━━━ Material supplied

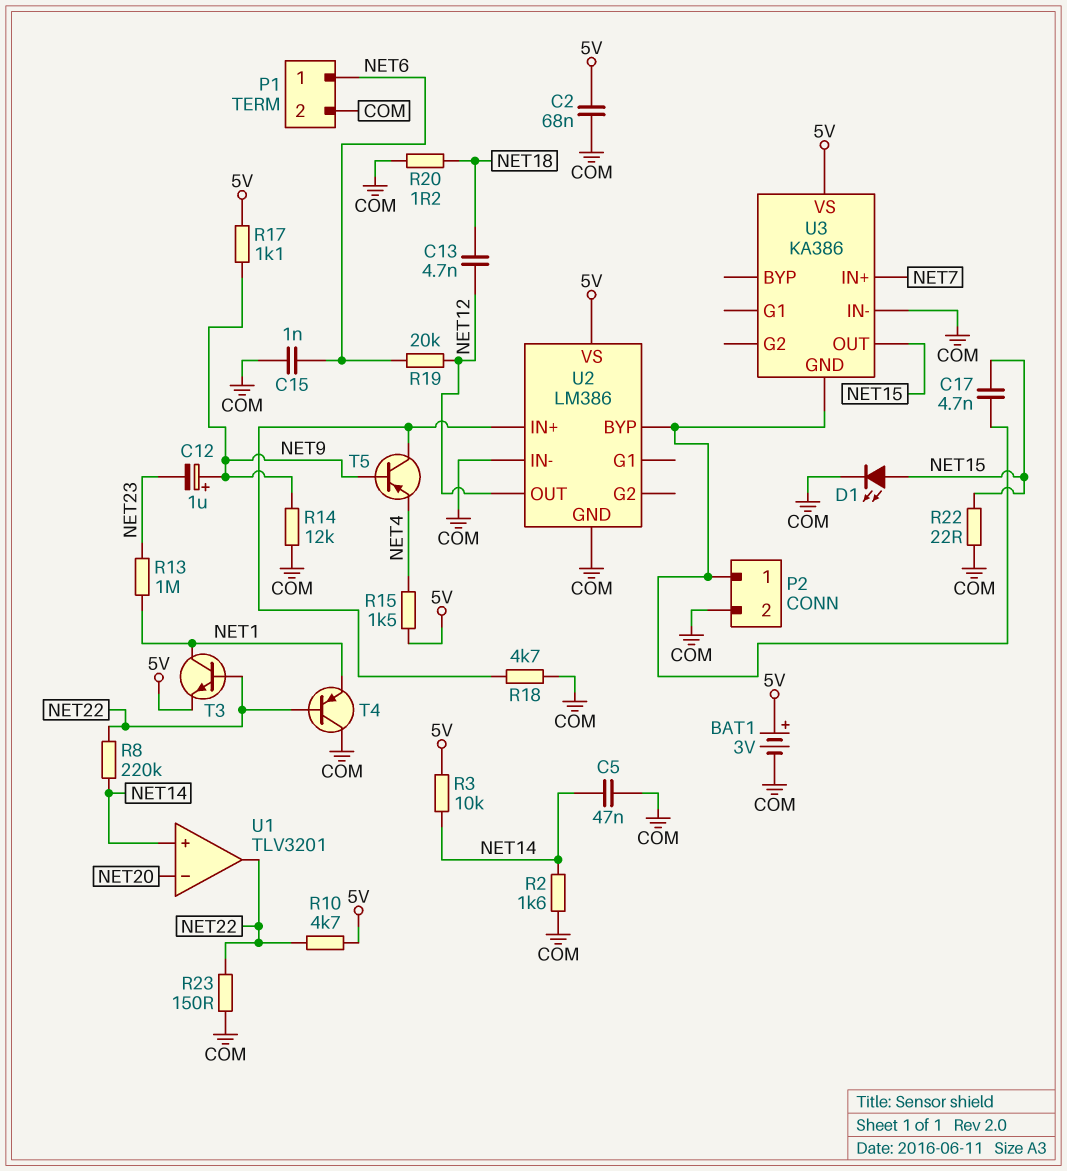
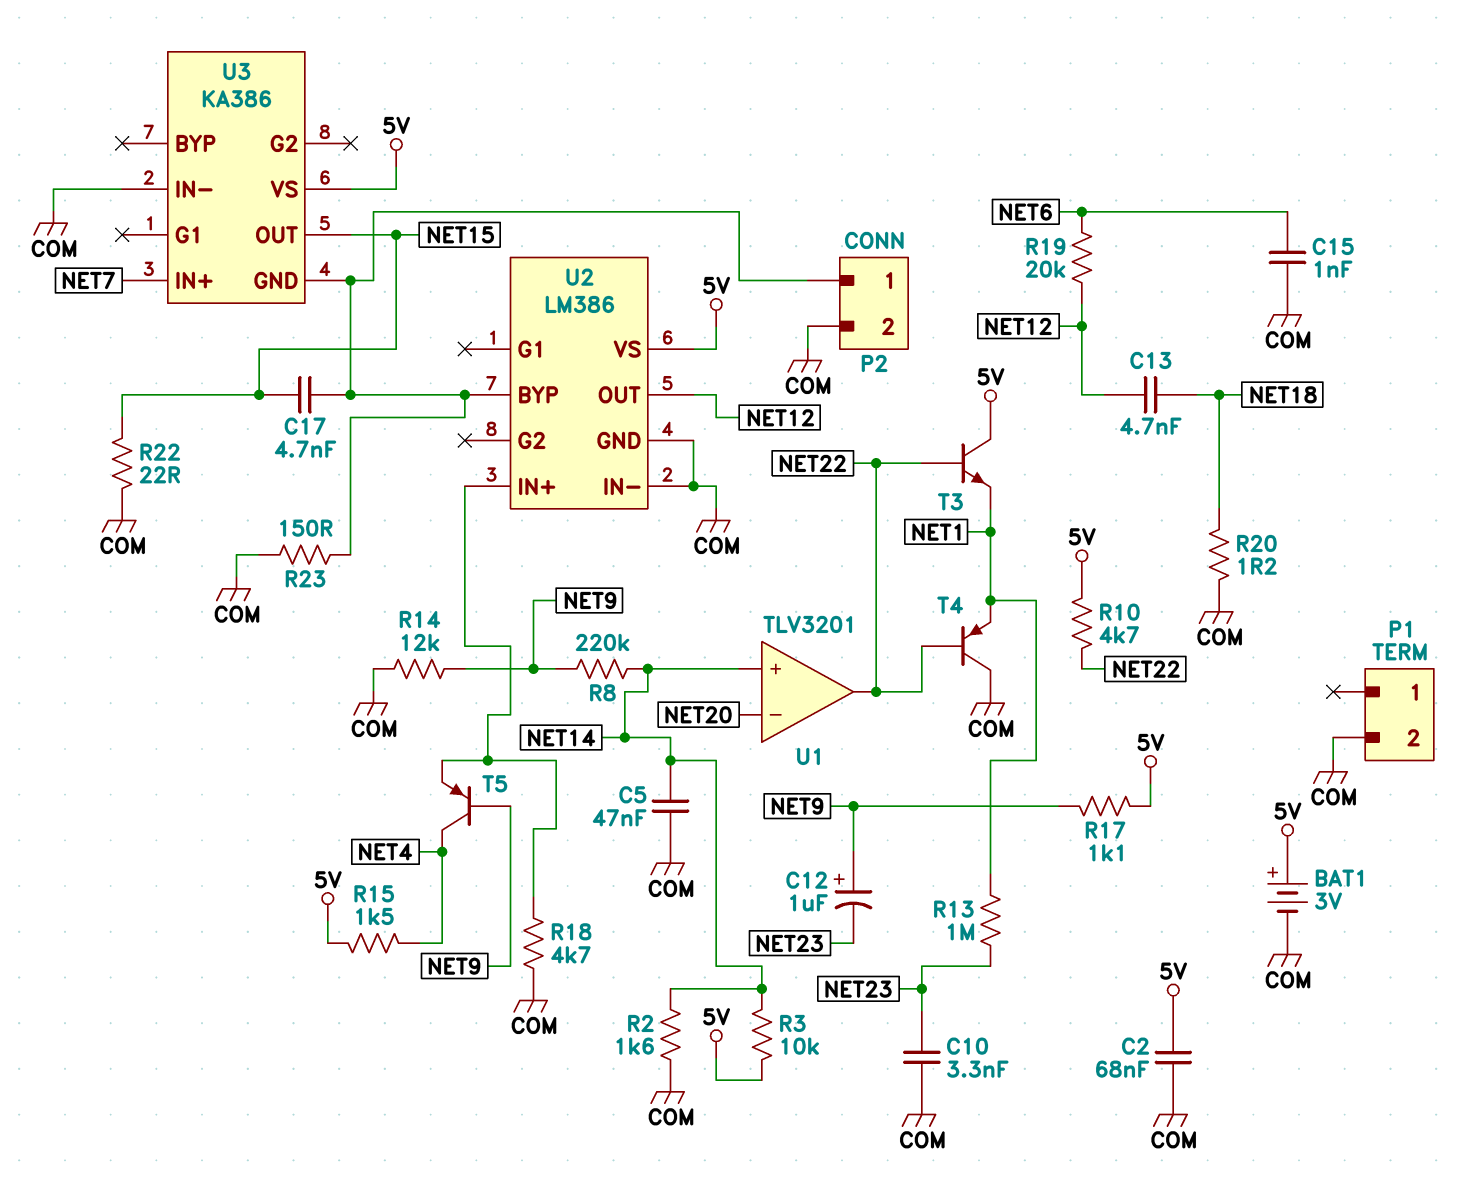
C10: none -> 3.3nF (COM, NET23)
D1: LED (A NET15, K COM) -> none
P1 pin 1: NET6 -> none
R8: 220k (NET14, NET22) -> 220k (NET9, NET14)
R23: 150 (COM, NET22) -> 150 (COM, P2/1)
T3: NPN (B NET22, C NET1, E 5V) -> NPN (B NET22, C 5V, E NET1)
T5: PNP (B NET9, C U2/IN+, E NET4) -> PNP (B NET9, C NET4, E U2/IN+)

━━━━━━

All of the data is to be reproduced exactly, with the pictures left out.

C10: none -> 3.3nF (COM, NET23)
D1: LED (A NET15, K COM) -> none
P1 pin 1: NET6 -> none
R8: 220k (NET14, NET22) -> 220k (NET9, NET14)
R23: 150 (COM, NET22) -> 150 (COM, P2/1)
T3: NPN (B NET22, C NET1, E 5V) -> NPN (B NET22, C 5V, E NET1)
T5: PNP (B NET9, C U2/IN+, E NET4) -> PNP (B NET9, C NET4, E U2/IN+)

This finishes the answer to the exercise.